BEGIN Data to examine

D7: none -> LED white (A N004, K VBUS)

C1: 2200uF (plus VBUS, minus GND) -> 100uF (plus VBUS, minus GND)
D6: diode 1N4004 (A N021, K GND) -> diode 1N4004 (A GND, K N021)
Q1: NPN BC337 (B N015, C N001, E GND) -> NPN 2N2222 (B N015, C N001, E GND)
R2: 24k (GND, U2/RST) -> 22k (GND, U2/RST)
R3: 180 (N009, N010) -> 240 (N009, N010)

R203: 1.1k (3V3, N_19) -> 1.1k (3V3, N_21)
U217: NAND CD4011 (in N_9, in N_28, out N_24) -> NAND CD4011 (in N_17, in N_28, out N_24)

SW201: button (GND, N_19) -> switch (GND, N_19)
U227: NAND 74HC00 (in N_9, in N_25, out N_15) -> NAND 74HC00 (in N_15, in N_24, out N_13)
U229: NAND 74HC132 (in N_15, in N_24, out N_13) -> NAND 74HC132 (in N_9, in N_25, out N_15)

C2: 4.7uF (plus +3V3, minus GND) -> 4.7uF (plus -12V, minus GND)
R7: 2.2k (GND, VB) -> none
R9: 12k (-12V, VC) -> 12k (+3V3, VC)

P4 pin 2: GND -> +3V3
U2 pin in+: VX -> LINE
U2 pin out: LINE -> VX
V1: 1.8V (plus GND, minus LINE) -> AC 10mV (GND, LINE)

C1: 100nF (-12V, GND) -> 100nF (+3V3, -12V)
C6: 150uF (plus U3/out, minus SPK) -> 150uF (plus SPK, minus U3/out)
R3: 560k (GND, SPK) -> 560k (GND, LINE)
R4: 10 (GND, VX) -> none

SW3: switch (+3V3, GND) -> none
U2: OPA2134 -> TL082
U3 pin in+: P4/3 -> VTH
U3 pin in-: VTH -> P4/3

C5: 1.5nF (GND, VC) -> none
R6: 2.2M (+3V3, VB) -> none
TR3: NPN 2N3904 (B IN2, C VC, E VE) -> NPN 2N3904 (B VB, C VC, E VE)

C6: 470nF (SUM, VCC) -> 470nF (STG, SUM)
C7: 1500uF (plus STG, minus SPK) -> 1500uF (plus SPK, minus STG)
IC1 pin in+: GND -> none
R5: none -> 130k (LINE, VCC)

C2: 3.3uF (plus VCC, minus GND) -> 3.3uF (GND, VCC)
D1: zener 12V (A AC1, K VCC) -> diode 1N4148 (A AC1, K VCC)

END Data to examine

• Exercise directions: Your task is to set down only the lines that run from the opening of the listing to the line with "R4: 10 (GND, VX) -> none", both ends included, each unchanged.

• Answer to the exercise:
D7: none -> LED white (A N004, K VBUS)

C1: 2200uF (plus VBUS, minus GND) -> 100uF (plus VBUS, minus GND)
D6: diode 1N4004 (A N021, K GND) -> diode 1N4004 (A GND, K N021)
Q1: NPN BC337 (B N015, C N001, E GND) -> NPN 2N2222 (B N015, C N001, E GND)
R2: 24k (GND, U2/RST) -> 22k (GND, U2/RST)
R3: 180 (N009, N010) -> 240 (N009, N010)

R203: 1.1k (3V3, N_19) -> 1.1k (3V3, N_21)
U217: NAND CD4011 (in N_9, in N_28, out N_24) -> NAND CD4011 (in N_17, in N_28, out N_24)

SW201: button (GND, N_19) -> switch (GND, N_19)
U227: NAND 74HC00 (in N_9, in N_25, out N_15) -> NAND 74HC00 (in N_15, in N_24, out N_13)
U229: NAND 74HC132 (in N_15, in N_24, out N_13) -> NAND 74HC132 (in N_9, in N_25, out N_15)

C2: 4.7uF (plus +3V3, minus GND) -> 4.7uF (plus -12V, minus GND)
R7: 2.2k (GND, VB) -> none
R9: 12k (-12V, VC) -> 12k (+3V3, VC)

P4 pin 2: GND -> +3V3
U2 pin in+: VX -> LINE
U2 pin out: LINE -> VX
V1: 1.8V (plus GND, minus LINE) -> AC 10mV (GND, LINE)

C1: 100nF (-12V, GND) -> 100nF (+3V3, -12V)
C6: 150uF (plus U3/out, minus SPK) -> 150uF (plus SPK, minus U3/out)
R3: 560k (GND, SPK) -> 560k (GND, LINE)
R4: 10 (GND, VX) -> none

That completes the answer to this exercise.